* **WORK INSTRUCTION**:
Your answer should be the records, restated word for word.
=== DATA RECORDS ===
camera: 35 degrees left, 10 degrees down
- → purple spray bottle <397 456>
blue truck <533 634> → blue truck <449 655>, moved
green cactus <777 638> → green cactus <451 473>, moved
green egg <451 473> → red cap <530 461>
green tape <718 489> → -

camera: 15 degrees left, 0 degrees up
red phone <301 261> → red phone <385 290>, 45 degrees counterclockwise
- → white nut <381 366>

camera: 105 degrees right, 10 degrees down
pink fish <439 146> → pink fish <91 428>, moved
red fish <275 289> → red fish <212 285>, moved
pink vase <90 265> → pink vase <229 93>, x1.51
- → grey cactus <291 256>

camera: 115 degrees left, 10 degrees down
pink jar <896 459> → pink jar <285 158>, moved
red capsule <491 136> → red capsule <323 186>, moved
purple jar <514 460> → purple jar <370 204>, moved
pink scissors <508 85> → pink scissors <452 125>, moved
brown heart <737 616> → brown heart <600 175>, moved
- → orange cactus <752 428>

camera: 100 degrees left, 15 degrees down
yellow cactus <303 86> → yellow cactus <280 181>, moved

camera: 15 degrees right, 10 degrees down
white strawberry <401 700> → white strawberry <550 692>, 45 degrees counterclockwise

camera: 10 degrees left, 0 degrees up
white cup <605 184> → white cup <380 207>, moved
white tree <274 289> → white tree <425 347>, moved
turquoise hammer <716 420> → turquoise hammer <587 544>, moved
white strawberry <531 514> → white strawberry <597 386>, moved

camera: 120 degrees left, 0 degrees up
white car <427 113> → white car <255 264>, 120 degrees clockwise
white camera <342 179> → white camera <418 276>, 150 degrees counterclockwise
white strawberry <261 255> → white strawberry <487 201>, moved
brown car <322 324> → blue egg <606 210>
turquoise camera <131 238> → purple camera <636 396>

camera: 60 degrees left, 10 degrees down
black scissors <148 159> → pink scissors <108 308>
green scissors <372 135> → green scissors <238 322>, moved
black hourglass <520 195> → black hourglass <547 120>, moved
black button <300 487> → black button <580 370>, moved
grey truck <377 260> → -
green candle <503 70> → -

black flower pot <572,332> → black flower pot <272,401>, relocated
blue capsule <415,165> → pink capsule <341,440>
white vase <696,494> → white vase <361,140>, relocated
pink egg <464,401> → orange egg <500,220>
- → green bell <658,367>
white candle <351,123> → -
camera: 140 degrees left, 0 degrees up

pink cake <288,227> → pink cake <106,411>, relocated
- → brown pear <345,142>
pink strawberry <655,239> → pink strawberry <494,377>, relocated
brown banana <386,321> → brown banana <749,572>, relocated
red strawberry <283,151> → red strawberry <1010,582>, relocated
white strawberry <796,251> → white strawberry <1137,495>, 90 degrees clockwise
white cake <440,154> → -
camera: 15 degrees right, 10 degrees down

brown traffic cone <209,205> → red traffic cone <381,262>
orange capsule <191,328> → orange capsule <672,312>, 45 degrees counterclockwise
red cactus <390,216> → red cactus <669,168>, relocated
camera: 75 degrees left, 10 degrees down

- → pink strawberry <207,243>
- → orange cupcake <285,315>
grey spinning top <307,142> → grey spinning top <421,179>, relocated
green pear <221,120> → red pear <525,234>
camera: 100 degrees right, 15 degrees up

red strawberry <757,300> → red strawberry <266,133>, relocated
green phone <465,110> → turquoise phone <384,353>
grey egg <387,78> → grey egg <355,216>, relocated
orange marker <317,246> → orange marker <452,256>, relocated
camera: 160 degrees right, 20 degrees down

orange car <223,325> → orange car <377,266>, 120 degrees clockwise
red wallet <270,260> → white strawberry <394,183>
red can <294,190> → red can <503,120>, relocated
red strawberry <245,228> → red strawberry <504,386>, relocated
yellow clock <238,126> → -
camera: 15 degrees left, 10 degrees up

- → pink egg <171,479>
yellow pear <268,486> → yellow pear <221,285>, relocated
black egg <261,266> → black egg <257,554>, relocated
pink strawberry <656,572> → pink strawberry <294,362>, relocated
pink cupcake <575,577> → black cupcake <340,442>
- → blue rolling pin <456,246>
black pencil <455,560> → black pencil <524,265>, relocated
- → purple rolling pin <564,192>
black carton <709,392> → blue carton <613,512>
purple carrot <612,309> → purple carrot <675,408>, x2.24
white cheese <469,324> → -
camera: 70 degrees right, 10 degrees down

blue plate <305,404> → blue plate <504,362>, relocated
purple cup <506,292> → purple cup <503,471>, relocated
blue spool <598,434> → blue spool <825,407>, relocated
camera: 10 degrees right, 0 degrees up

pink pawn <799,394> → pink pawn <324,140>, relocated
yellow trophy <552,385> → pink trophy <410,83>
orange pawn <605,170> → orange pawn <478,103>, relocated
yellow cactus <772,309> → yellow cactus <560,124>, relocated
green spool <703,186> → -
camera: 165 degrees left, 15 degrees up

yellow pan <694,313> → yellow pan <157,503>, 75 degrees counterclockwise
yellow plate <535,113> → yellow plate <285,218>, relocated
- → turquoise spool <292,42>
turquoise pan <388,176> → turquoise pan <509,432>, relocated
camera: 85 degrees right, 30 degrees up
===
* **SOLUTION TO THE EXERCISE**:
camera: 35 degrees left, 10 degrees down
- → purple spray bottle <397 456>
blue truck <533 634> → blue truck <449 655>, moved
green cactus <777 638> → green cactus <451 473>, moved
green egg <451 473> → red cap <530 461>
green tape <718 489> → -

camera: 15 degrees left, 0 degrees up
red phone <301 261> → red phone <385 290>, 45 degrees counterclockwise
- → white nut <381 366>

camera: 105 degrees right, 10 degrees down
pink fish <439 146> → pink fish <91 428>, moved
red fish <275 289> → red fish <212 285>, moved
pink vase <90 265> → pink vase <229 93>, x1.51
- → grey cactus <291 256>

camera: 115 degrees left, 10 degrees down
pink jar <896 459> → pink jar <285 158>, moved
red capsule <491 136> → red capsule <323 186>, moved
purple jar <514 460> → purple jar <370 204>, moved
pink scissors <508 85> → pink scissors <452 125>, moved
brown heart <737 616> → brown heart <600 175>, moved
- → orange cactus <752 428>

camera: 100 degrees left, 15 degrees down
yellow cactus <303 86> → yellow cactus <280 181>, moved

camera: 15 degrees right, 10 degrees down
white strawberry <401 700> → white strawberry <550 692>, 45 degrees counterclockwise

camera: 10 degrees left, 0 degrees up
white cup <605 184> → white cup <380 207>, moved
white tree <274 289> → white tree <425 347>, moved
turquoise hammer <716 420> → turquoise hammer <587 544>, moved
white strawberry <531 514> → white strawberry <597 386>, moved

camera: 120 degrees left, 0 degrees up
white car <427 113> → white car <255 264>, 120 degrees clockwise
white camera <342 179> → white camera <418 276>, 150 degrees counterclockwise
white strawberry <261 255> → white strawberry <487 201>, moved
brown car <322 324> → blue egg <606 210>
turquoise camera <131 238> → purple camera <636 396>

camera: 60 degrees left, 10 degrees down
black scissors <148 159> → pink scissors <108 308>
green scissors <372 135> → green scissors <238 322>, moved
black hourglass <520 195> → black hourglass <547 120>, moved
black button <300 487> → black button <580 370>, moved
grey truck <377 260> → -
green candle <503 70> → -

black flower pot <572,332> → black flower pot <272,401>, relocated
blue capsule <415,165> → pink capsule <341,440>
white vase <696,494> → white vase <361,140>, relocated
pink egg <464,401> → orange egg <500,220>
- → green bell <658,367>
white candle <351,123> → -
camera: 140 degrees left, 0 degrees up

pink cake <288,227> → pink cake <106,411>, relocated
- → brown pear <345,142>
pink strawberry <655,239> → pink strawberry <494,377>, relocated
brown banana <386,321> → brown banana <749,572>, relocated
red strawberry <283,151> → red strawberry <1010,582>, relocated
white strawberry <796,251> → white strawberry <1137,495>, 90 degrees clockwise
white cake <440,154> → -
camera: 15 degrees right, 10 degrees down

brown traffic cone <209,205> → red traffic cone <381,262>
orange capsule <191,328> → orange capsule <672,312>, 45 degrees counterclockwise
red cactus <390,216> → red cactus <669,168>, relocated
camera: 75 degrees left, 10 degrees down

- → pink strawberry <207,243>
- → orange cupcake <285,315>
grey spinning top <307,142> → grey spinning top <421,179>, relocated
green pear <221,120> → red pear <525,234>
camera: 100 degrees right, 15 degrees up

red strawberry <757,300> → red strawberry <266,133>, relocated
green phone <465,110> → turquoise phone <384,353>
grey egg <387,78> → grey egg <355,216>, relocated
orange marker <317,246> → orange marker <452,256>, relocated
camera: 160 degrees right, 20 degrees down

orange car <223,325> → orange car <377,266>, 120 degrees clockwise
red wallet <270,260> → white strawberry <394,183>
red can <294,190> → red can <503,120>, relocated
red strawberry <245,228> → red strawberry <504,386>, relocated
yellow clock <238,126> → -
camera: 15 degrees left, 10 degrees up

- → pink egg <171,479>
yellow pear <268,486> → yellow pear <221,285>, relocated
black egg <261,266> → black egg <257,554>, relocated
pink strawberry <656,572> → pink strawberry <294,362>, relocated
pink cupcake <575,577> → black cupcake <340,442>
- → blue rolling pin <456,246>
black pencil <455,560> → black pencil <524,265>, relocated
- → purple rolling pin <564,192>
black carton <709,392> → blue carton <613,512>
purple carrot <612,309> → purple carrot <675,408>, x2.24
white cheese <469,324> → -
camera: 70 degrees right, 10 degrees down

blue plate <305,404> → blue plate <504,362>, relocated
purple cup <506,292> → purple cup <503,471>, relocated
blue spool <598,434> → blue spool <825,407>, relocated
camera: 10 degrees right, 0 degrees up

pink pawn <799,394> → pink pawn <324,140>, relocated
yellow trophy <552,385> → pink trophy <410,83>
orange pawn <605,170> → orange pawn <478,103>, relocated
yellow cactus <772,309> → yellow cactus <560,124>, relocated
green spool <703,186> → -
camera: 165 degrees left, 15 degrees up

yellow pan <694,313> → yellow pan <157,503>, 75 degrees counterclockwise
yellow plate <535,113> → yellow plate <285,218>, relocated
- → turquoise spool <292,42>
turquoise pan <388,176> → turquoise pan <509,432>, relocated
camera: 85 degrees right, 30 degrees up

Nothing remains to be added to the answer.